Work instructions — All that is wanted is an exact copy of the lines below, starting at the one that contains "pink drum [727,130,822,210]" and running to the end.

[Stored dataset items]
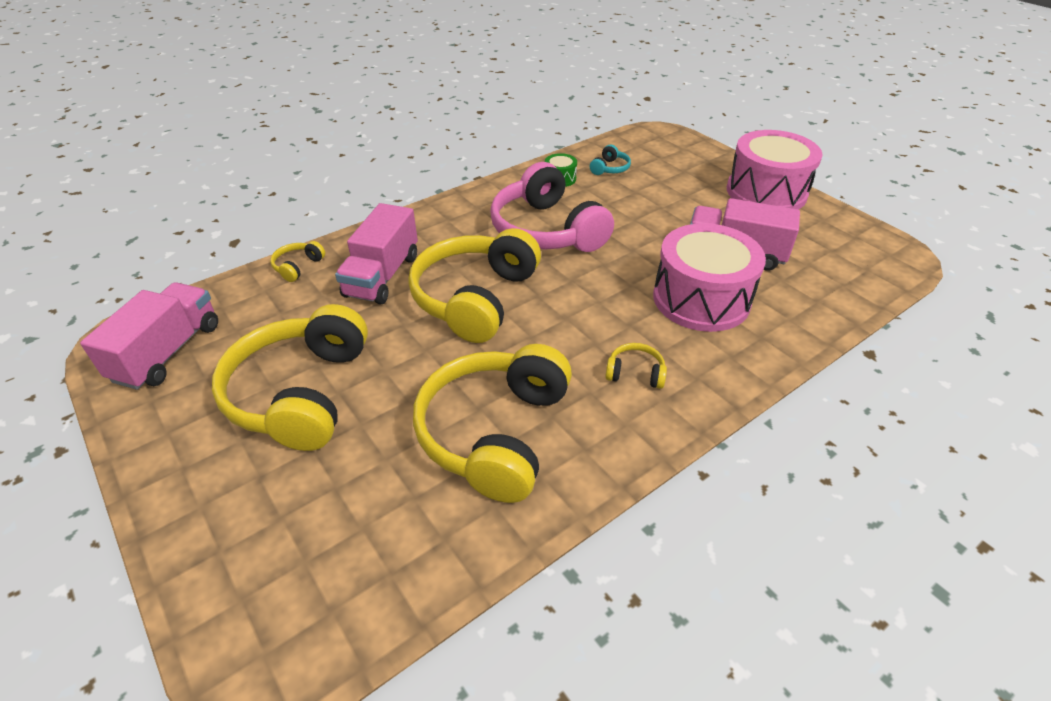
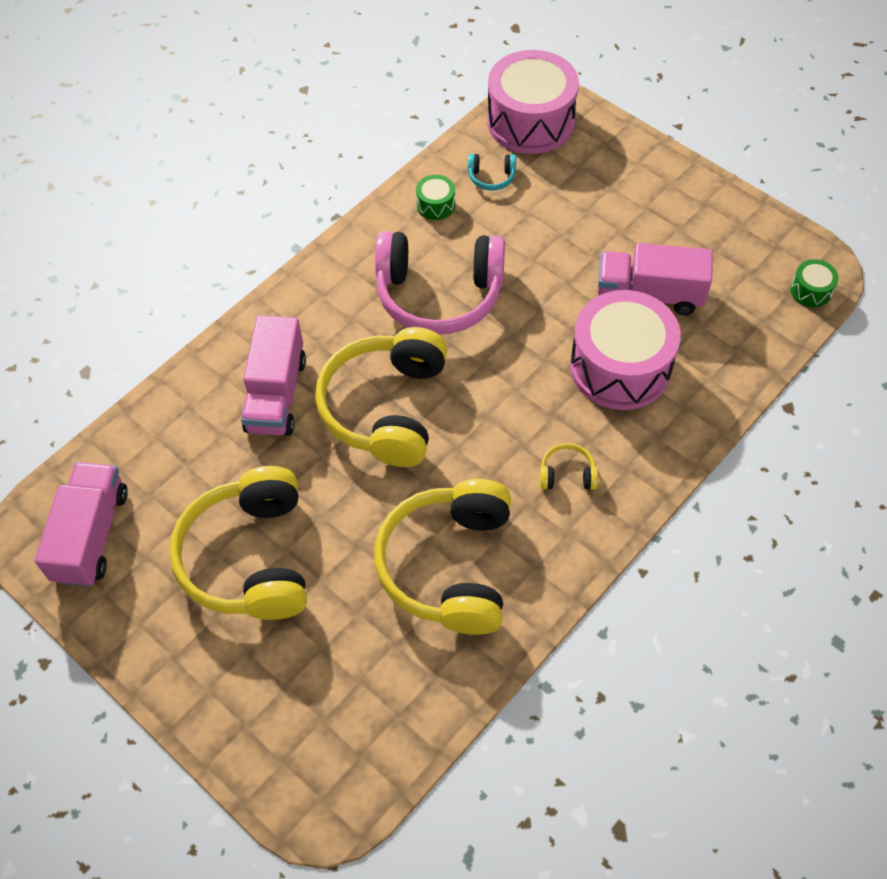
camera: 10 degrees left, 15 degrees up
yellow headphones [270,241,325,282] -> none
pink headphones [490,162,614,252] -> pink headphones turned 45 degrees counterclockwise [375,231,505,335]
turquoise headphones [590,145,631,175] -> turquoise headphones turned 75 degrees clockwise [468,154,516,191]
pink drum [727,130,822,210] -> pink drum moved to [487,50,579,154]
none -> green drum [790,259,839,307]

Solution to this problem —
pink drum [727,130,822,210] -> pink drum moved to [487,50,579,154]
none -> green drum [790,259,839,307]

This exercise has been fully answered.